----- Records to process -----

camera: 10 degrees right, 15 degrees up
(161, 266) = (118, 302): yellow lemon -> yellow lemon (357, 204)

-----
----- Records to process -----

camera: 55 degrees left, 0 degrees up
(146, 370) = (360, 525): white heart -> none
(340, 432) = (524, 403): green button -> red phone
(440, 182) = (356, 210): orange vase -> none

-----
----- Records to process -----

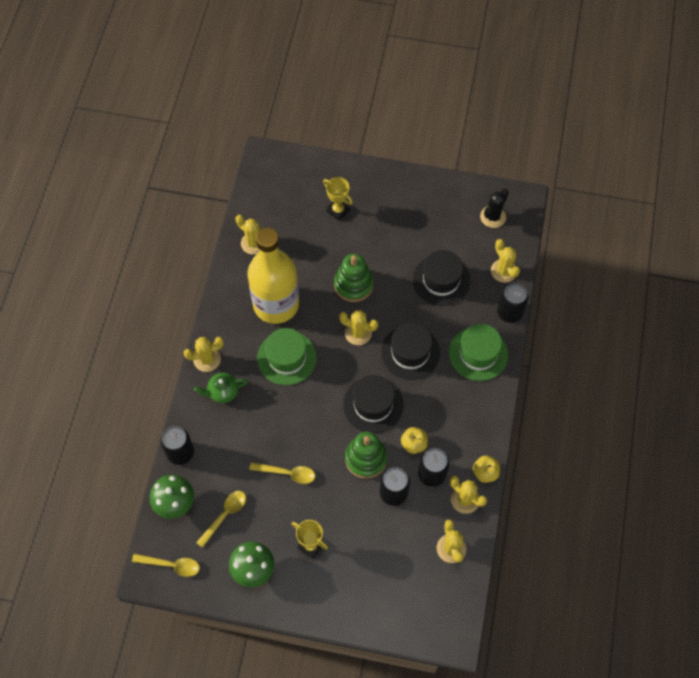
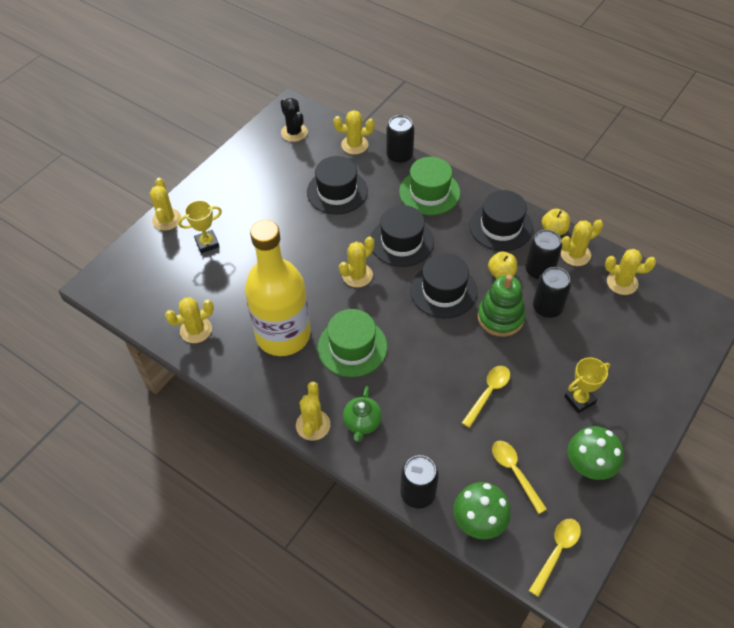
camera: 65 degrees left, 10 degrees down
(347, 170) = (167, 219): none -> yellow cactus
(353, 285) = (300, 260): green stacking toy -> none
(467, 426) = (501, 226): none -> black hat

-----

*Instructions for the task*. From the listing above, the lines starting with the one that has "(347, 170) = (167, 219): none" and running through the one that has "(467, 426) = (501, 226): none -> black hat" should be copied exactly, ends included.

*Solution to the exercise*.
(347, 170) = (167, 219): none -> yellow cactus
(353, 285) = (300, 260): green stacking toy -> none
(467, 426) = (501, 226): none -> black hat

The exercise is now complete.